Exercise brief -> Wherever "brown" occurs in the entries, copy the line that holds it.
-- Data shown follows --
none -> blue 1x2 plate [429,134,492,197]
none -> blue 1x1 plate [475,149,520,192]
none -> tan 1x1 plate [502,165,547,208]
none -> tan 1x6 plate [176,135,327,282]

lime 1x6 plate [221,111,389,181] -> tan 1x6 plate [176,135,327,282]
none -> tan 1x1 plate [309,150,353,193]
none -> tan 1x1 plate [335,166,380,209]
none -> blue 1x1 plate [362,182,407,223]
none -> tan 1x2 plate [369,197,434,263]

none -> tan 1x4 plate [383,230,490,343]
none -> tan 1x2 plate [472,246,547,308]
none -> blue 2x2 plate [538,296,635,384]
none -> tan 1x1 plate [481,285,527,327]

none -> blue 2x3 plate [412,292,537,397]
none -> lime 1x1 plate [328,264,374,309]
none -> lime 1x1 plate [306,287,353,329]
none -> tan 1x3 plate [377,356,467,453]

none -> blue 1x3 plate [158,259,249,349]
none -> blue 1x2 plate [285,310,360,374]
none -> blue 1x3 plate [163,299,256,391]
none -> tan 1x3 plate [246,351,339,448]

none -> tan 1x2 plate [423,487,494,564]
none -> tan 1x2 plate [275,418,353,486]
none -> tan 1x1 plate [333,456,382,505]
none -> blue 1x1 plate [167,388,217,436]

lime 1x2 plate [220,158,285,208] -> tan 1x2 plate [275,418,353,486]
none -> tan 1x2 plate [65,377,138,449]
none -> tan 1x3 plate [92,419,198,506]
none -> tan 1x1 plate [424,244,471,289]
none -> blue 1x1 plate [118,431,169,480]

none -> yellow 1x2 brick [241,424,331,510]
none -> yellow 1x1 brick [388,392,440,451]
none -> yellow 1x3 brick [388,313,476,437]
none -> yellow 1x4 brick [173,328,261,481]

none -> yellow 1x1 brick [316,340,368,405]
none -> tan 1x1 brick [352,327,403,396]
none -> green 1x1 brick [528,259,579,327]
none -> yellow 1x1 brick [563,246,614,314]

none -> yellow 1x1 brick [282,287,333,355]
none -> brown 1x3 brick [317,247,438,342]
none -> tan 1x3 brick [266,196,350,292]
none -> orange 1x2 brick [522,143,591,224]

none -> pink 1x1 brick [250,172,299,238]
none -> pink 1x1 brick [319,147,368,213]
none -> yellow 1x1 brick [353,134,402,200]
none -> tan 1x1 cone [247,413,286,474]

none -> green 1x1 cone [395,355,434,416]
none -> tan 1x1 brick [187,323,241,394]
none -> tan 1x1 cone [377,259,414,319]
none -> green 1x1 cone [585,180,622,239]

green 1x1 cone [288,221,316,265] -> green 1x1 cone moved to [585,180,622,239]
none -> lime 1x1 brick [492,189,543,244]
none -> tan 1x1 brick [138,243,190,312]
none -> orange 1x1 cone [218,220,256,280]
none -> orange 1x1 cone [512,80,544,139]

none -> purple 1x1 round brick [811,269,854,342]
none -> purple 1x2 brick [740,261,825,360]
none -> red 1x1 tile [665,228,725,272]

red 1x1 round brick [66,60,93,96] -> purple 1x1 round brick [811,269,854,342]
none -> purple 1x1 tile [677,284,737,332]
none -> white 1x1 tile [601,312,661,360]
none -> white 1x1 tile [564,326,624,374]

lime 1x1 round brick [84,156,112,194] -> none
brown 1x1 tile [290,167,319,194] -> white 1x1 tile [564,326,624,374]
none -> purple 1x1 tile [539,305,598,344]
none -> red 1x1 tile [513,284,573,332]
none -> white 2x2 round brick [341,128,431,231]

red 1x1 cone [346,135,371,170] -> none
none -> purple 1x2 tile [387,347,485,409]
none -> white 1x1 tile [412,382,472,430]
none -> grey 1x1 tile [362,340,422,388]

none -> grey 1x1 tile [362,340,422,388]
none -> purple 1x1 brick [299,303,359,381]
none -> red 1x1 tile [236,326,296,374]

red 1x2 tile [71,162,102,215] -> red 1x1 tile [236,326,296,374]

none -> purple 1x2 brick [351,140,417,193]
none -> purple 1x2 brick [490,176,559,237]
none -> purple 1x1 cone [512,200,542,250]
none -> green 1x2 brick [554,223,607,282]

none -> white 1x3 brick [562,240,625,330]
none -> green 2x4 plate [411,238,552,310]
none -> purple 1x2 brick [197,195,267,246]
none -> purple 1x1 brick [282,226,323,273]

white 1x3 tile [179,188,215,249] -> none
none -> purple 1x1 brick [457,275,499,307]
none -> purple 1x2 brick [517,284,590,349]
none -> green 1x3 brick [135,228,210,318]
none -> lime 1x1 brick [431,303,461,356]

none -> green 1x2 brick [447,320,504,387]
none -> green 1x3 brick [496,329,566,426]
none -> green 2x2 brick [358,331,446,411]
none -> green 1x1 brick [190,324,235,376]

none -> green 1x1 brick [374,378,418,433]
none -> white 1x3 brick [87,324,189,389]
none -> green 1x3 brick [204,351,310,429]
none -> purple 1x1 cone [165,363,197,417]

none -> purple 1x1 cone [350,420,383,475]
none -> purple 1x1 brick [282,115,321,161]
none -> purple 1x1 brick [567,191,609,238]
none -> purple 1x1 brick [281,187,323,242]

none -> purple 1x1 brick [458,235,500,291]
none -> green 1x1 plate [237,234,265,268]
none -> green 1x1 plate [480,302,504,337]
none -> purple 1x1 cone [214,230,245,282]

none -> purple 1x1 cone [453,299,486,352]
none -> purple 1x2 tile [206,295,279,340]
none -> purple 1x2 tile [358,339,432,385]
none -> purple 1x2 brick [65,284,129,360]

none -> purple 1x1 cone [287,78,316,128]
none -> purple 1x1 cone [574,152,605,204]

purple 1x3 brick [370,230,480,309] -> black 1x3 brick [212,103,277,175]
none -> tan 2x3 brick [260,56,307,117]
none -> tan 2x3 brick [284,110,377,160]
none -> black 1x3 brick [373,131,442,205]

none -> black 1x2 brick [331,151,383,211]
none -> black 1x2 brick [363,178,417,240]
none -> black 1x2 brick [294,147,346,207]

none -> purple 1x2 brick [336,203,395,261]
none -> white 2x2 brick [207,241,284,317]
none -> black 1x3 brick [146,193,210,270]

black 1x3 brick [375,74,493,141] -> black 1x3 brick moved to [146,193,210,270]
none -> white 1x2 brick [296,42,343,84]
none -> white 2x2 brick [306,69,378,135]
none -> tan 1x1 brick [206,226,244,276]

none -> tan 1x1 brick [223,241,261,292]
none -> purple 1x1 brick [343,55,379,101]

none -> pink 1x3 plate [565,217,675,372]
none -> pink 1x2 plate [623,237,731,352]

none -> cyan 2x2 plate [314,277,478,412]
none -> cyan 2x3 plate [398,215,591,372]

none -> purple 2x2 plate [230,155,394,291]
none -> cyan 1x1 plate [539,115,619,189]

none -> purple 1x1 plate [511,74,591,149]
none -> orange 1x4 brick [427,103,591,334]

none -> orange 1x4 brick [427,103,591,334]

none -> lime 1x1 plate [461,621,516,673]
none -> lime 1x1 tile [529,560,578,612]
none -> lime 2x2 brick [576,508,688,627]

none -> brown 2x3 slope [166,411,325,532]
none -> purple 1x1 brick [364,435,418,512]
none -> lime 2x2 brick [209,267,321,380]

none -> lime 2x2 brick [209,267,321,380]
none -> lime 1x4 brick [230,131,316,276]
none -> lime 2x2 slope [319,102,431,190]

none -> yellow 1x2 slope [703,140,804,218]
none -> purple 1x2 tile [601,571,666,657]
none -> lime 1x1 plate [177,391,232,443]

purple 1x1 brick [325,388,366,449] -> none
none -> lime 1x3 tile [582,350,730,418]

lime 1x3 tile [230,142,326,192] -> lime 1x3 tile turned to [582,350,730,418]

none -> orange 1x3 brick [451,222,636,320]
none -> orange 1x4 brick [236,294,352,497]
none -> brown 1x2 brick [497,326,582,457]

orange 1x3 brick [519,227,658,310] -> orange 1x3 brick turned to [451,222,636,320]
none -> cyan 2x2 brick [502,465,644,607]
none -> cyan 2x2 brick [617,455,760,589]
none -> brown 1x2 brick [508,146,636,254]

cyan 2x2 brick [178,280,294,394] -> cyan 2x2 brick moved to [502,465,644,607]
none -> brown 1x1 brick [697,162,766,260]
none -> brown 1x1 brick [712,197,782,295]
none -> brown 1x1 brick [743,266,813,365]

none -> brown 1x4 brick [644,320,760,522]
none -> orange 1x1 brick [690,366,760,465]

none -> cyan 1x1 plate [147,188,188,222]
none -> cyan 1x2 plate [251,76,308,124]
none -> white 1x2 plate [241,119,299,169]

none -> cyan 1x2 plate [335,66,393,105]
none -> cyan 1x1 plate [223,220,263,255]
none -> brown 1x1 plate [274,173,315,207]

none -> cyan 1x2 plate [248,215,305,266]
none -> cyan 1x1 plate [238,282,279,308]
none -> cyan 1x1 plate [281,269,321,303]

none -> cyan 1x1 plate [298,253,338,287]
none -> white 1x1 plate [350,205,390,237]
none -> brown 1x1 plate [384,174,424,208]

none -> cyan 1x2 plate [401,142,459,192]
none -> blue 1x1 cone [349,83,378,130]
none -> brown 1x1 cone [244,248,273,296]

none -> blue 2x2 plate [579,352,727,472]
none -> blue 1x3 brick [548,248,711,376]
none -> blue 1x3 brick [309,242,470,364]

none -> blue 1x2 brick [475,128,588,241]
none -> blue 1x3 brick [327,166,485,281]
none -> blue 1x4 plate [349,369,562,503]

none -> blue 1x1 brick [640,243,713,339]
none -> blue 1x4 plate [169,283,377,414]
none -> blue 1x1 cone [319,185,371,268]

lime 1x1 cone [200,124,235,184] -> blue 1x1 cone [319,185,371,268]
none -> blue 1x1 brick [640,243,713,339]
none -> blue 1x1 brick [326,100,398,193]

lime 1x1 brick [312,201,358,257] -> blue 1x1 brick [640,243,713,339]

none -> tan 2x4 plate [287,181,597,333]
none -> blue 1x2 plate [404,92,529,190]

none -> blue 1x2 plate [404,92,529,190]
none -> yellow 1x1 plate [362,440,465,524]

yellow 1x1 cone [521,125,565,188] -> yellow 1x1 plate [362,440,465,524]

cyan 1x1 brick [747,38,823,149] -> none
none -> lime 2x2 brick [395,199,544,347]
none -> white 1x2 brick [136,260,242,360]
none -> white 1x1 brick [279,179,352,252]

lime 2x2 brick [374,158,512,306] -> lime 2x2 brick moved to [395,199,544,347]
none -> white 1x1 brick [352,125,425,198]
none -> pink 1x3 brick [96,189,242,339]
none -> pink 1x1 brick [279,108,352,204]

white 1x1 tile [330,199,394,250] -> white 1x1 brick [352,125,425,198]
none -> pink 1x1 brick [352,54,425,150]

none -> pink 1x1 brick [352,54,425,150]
-- Data shown concluded --
Task answer ->
none -> brown 1x3 brick [317,247,438,342]
brown 1x1 tile [290,167,319,194] -> white 1x1 tile [564,326,624,374]
none -> brown 2x3 slope [166,411,325,532]
none -> brown 1x2 brick [497,326,582,457]
none -> brown 1x2 brick [508,146,636,254]
none -> brown 1x1 brick [697,162,766,260]
none -> brown 1x1 brick [712,197,782,295]
none -> brown 1x1 brick [743,266,813,365]
none -> brown 1x4 brick [644,320,760,522]
none -> brown 1x1 plate [274,173,315,207]
none -> brown 1x1 plate [384,174,424,208]
none -> brown 1x1 cone [244,248,273,296]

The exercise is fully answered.